--- EXERCISE PROMPT ---
Please reproduce the entries below exactly from the line holding "RADIO2 pin MISO: D7 -> D1" through the last line, both included, and omit any pictures.

--- SOURCE RECORDS ---
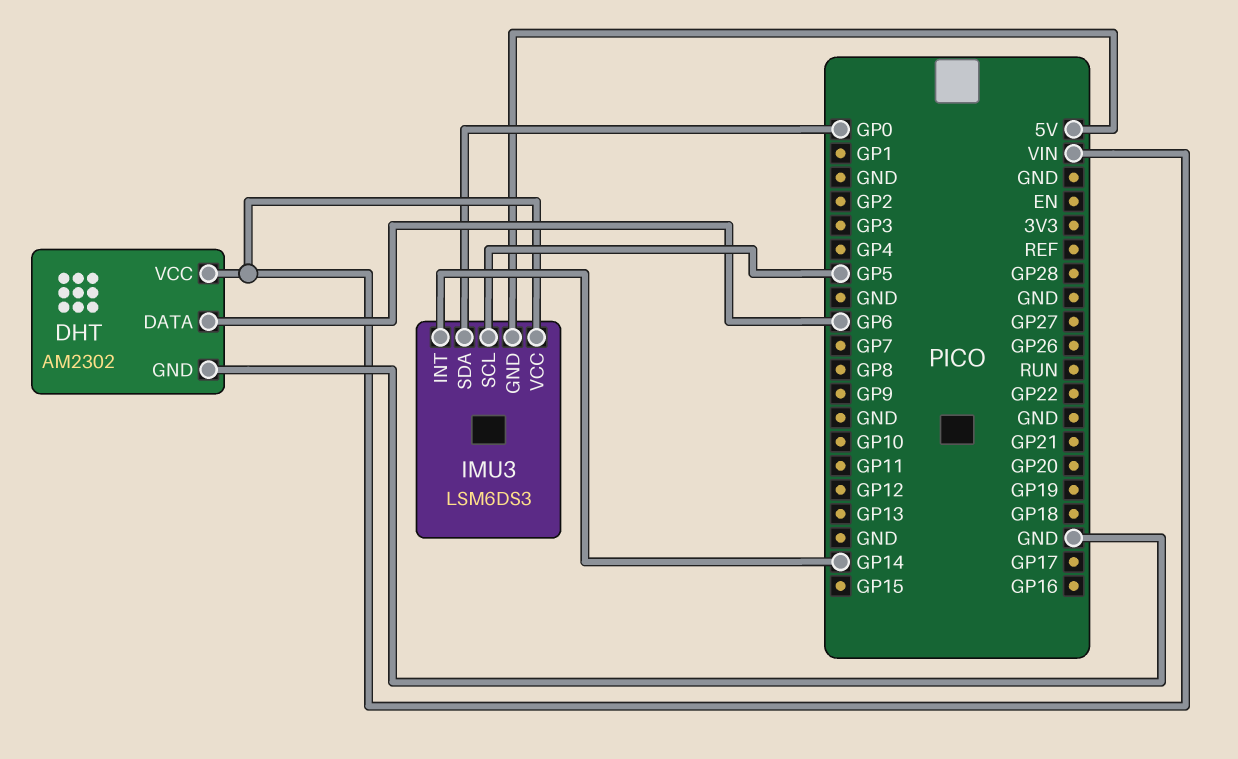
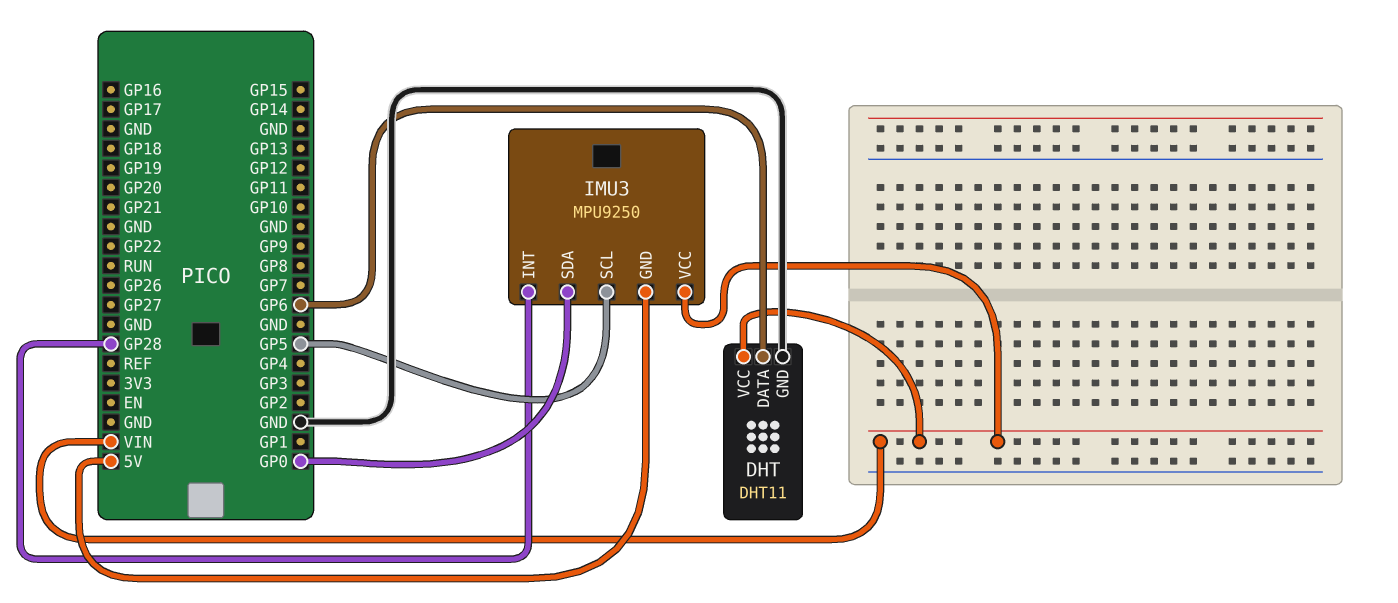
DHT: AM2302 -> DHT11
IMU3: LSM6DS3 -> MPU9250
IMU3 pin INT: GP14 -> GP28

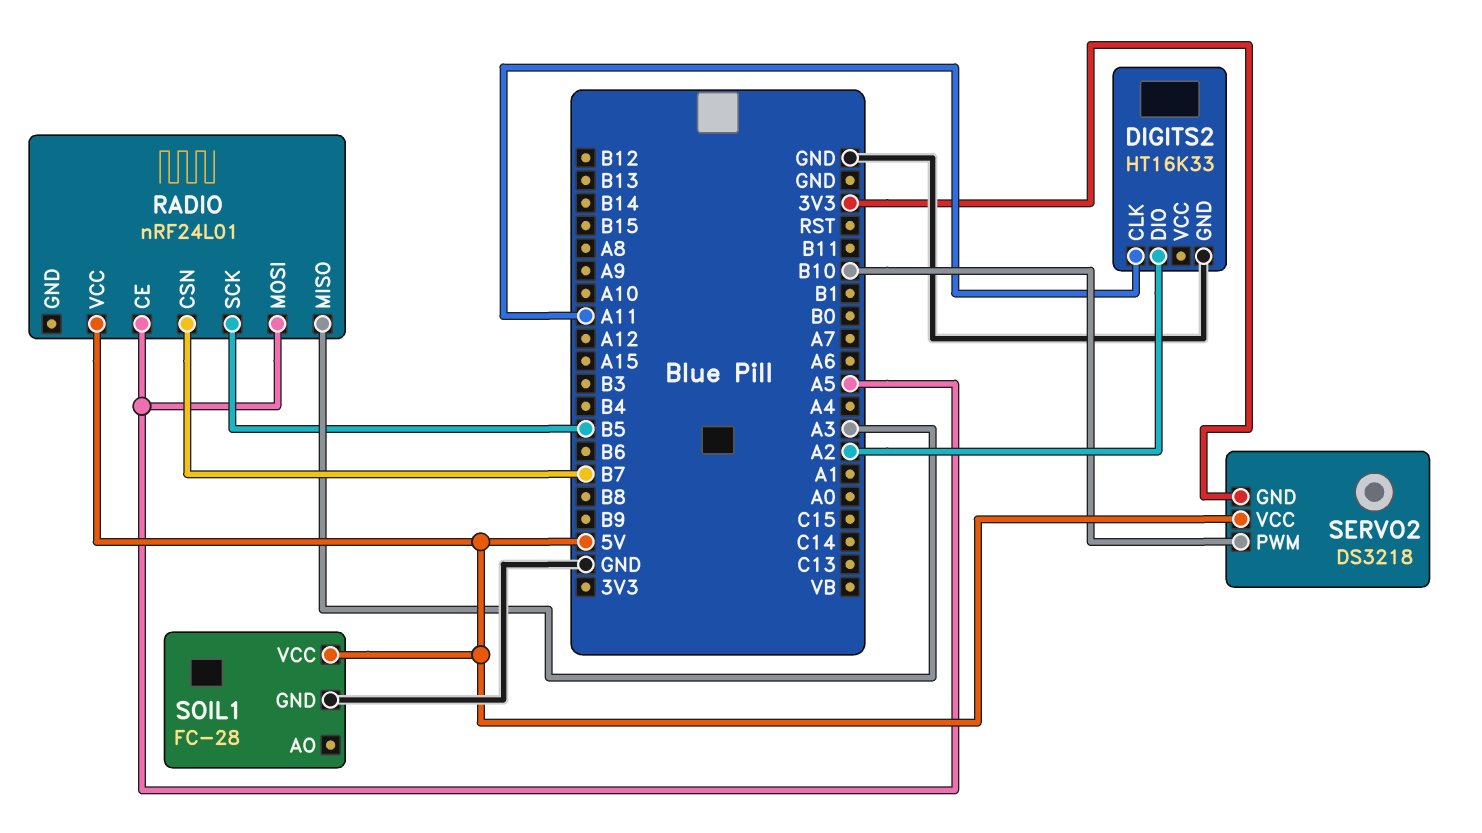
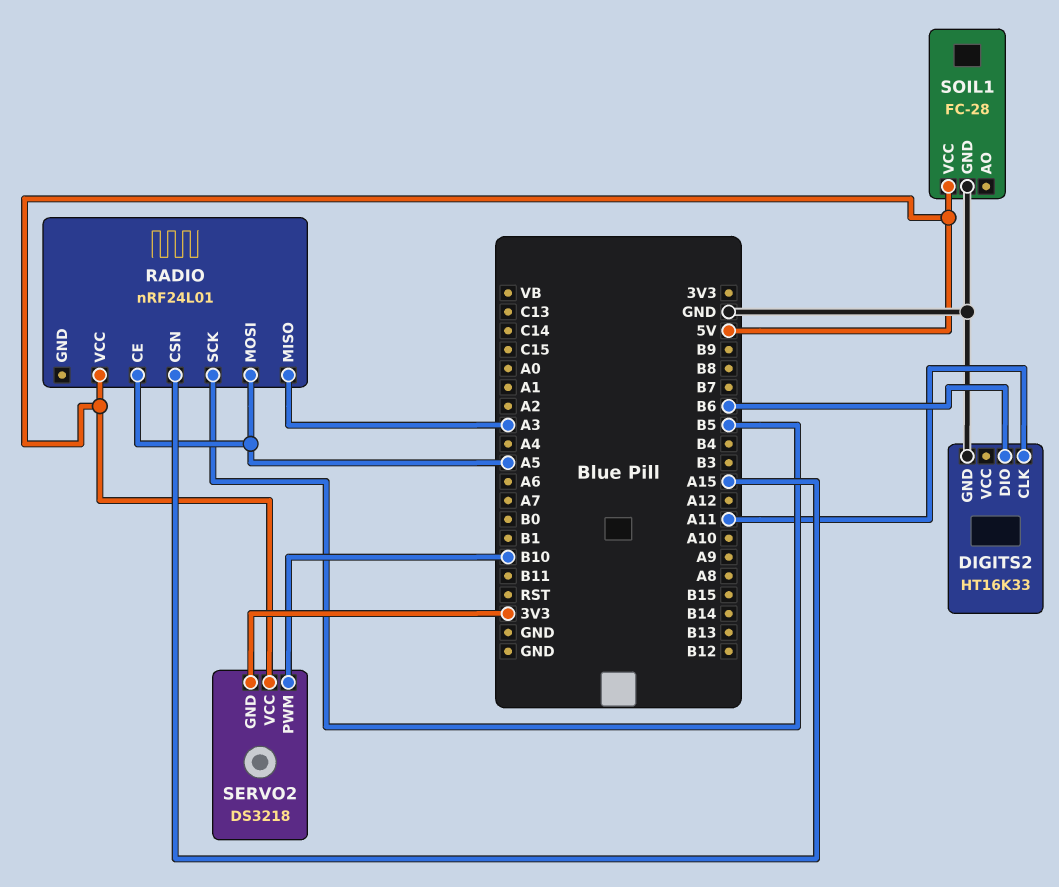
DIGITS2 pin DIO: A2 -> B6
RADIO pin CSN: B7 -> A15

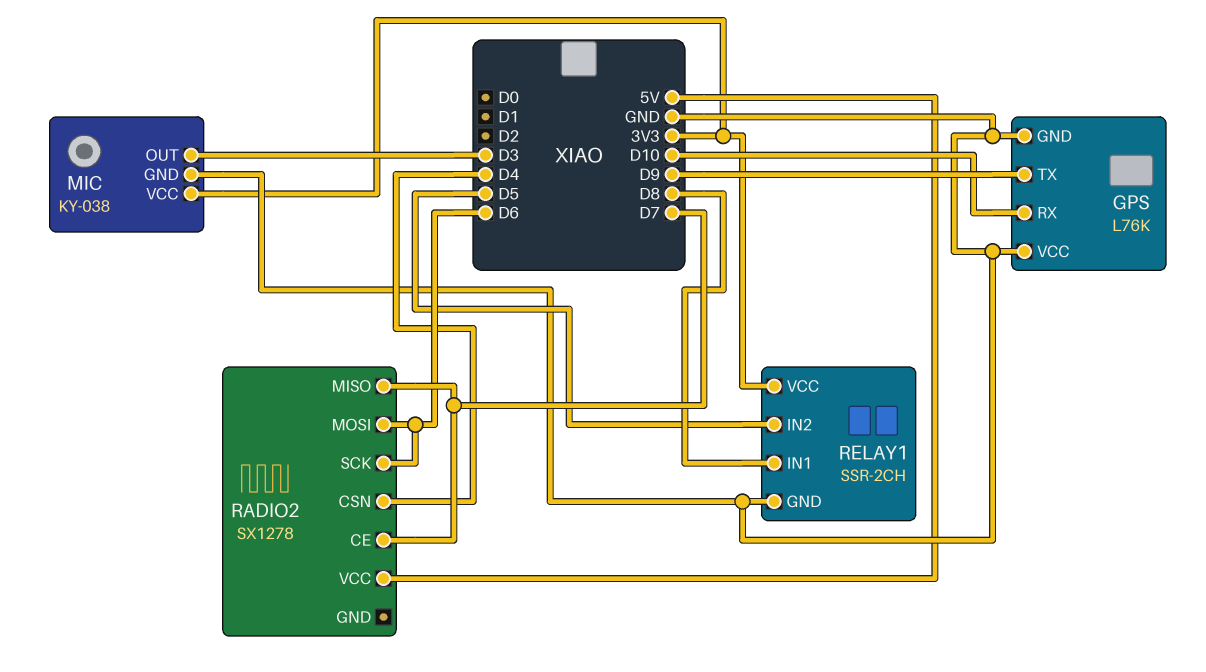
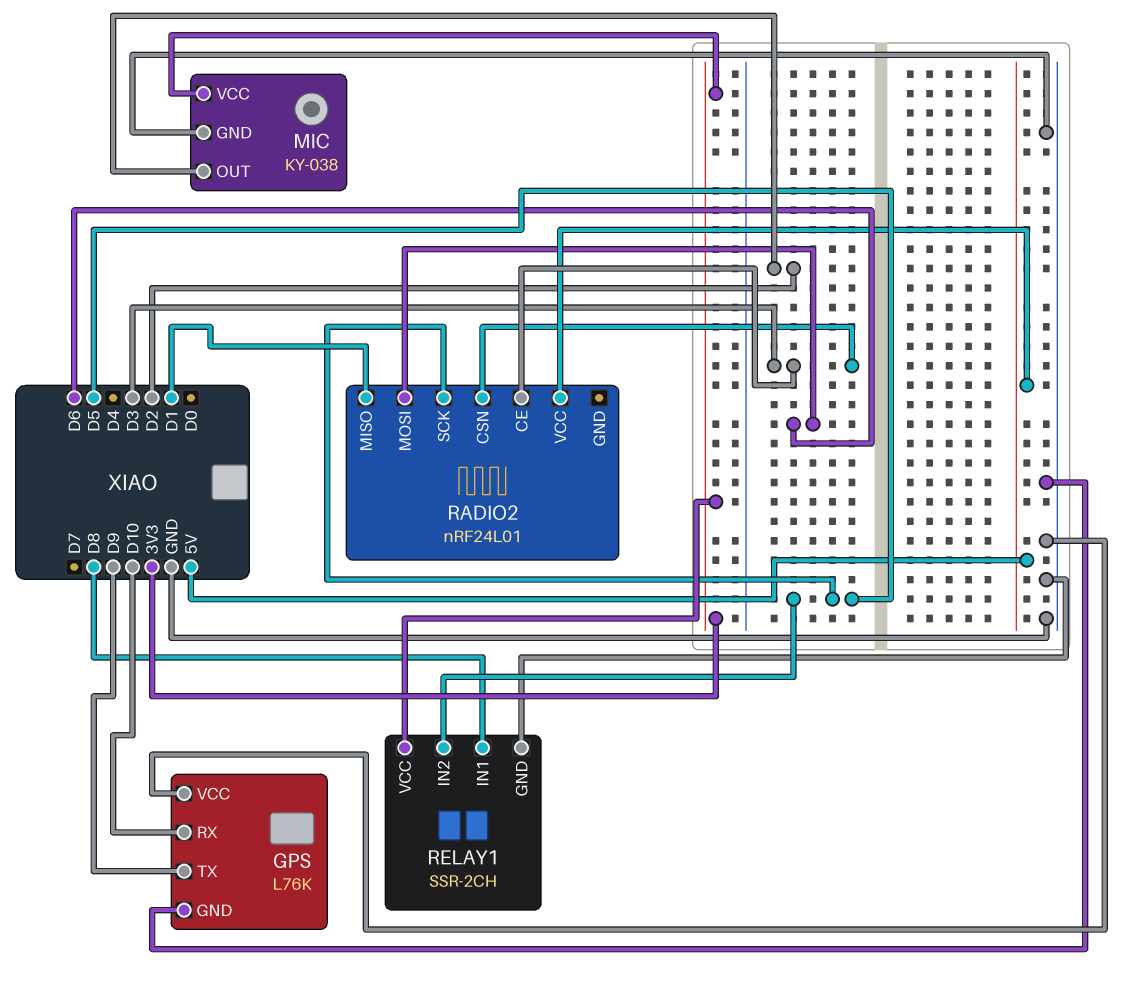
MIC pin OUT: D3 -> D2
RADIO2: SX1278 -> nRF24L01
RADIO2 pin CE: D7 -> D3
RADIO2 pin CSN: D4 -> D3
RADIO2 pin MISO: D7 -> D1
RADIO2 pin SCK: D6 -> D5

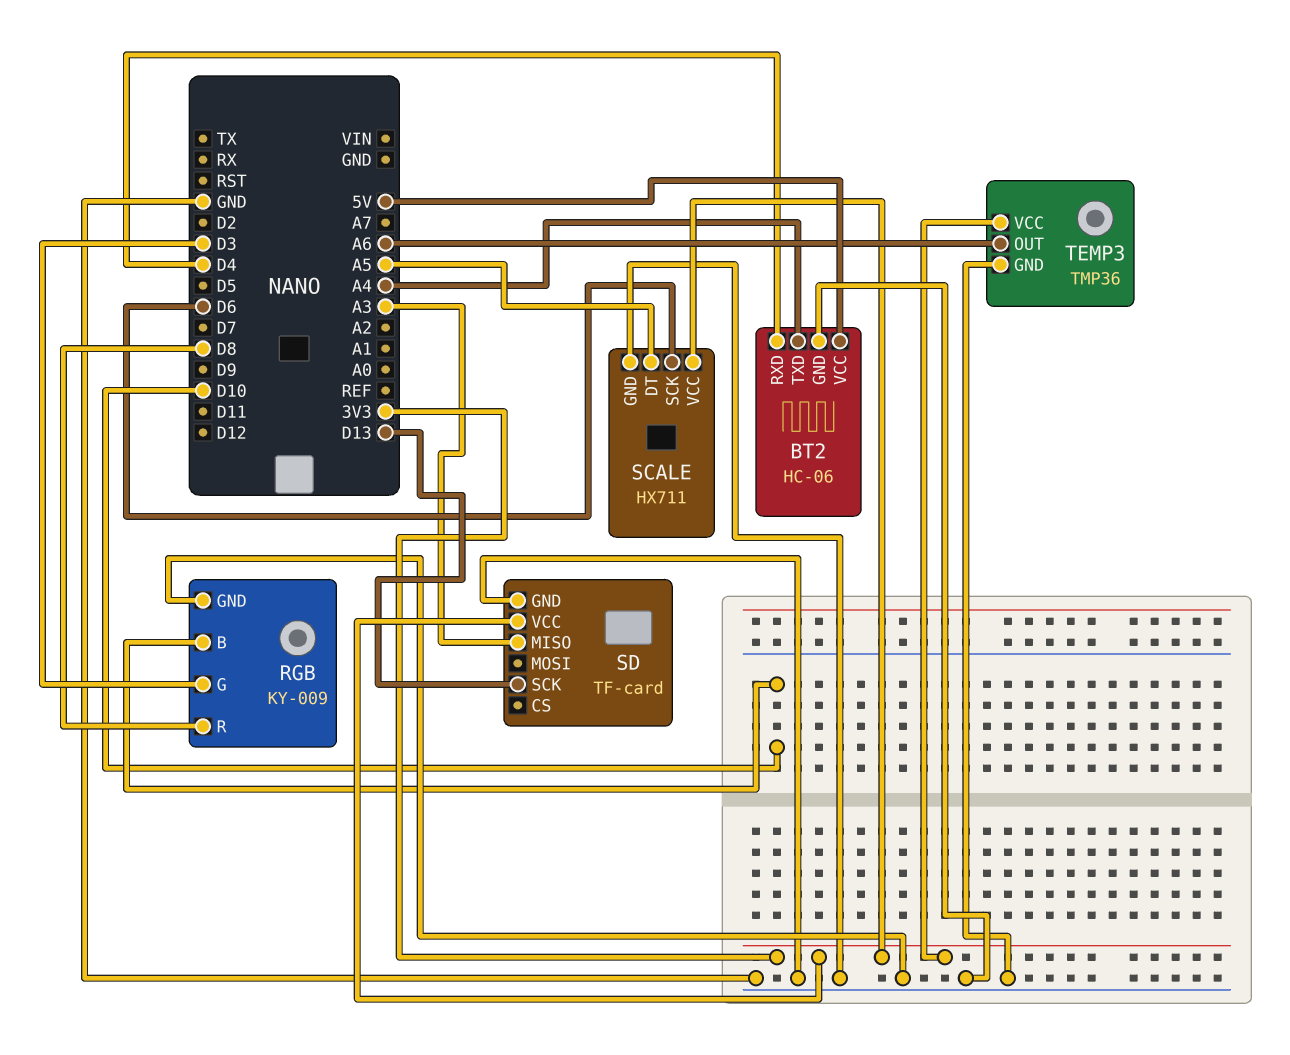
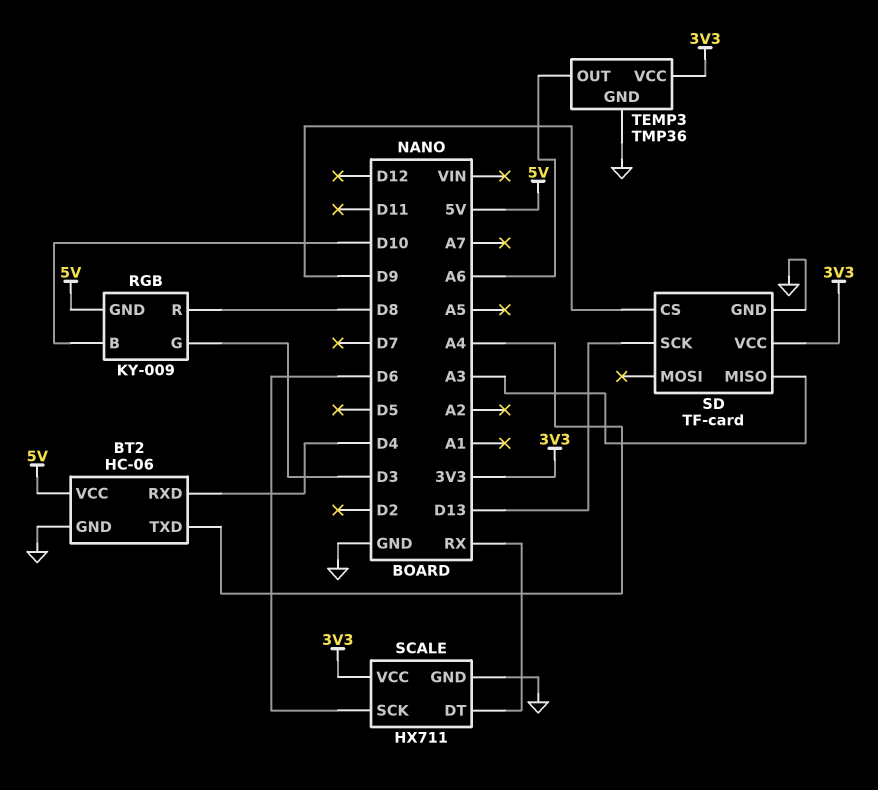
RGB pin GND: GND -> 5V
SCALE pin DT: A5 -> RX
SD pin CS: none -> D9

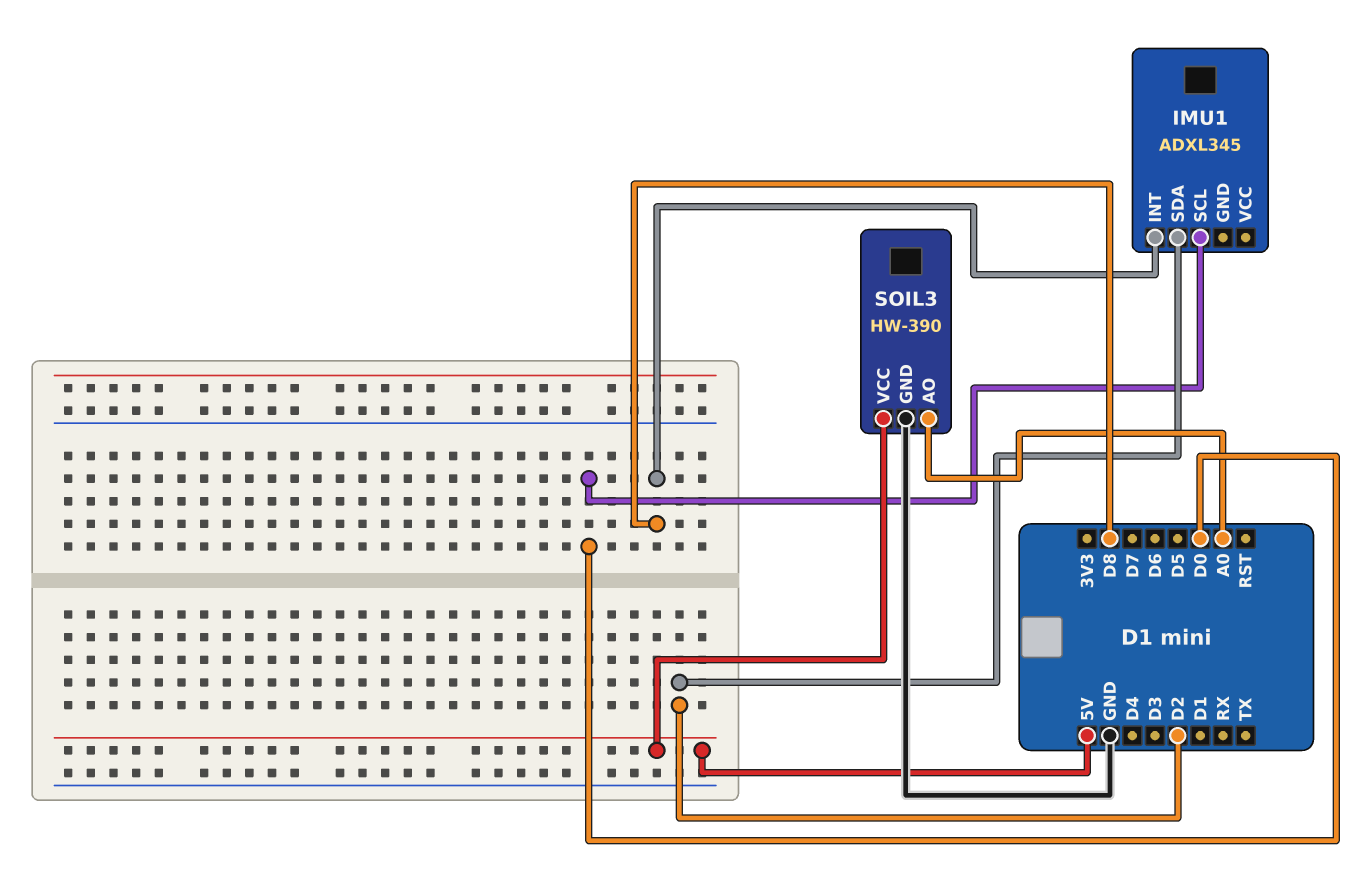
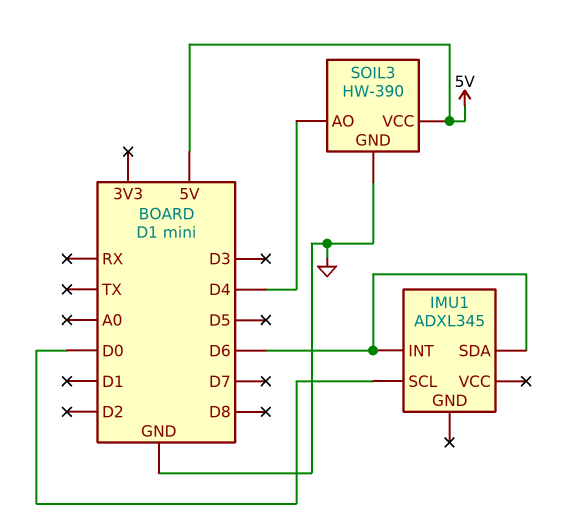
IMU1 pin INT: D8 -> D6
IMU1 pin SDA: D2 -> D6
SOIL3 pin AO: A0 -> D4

--- WRITTEN REPLY ---
RADIO2 pin MISO: D7 -> D1
RADIO2 pin SCK: D6 -> D5

RGB pin GND: GND -> 5V
SCALE pin DT: A5 -> RX
SD pin CS: none -> D9

IMU1 pin INT: D8 -> D6
IMU1 pin SDA: D2 -> D6
SOIL3 pin AO: A0 -> D4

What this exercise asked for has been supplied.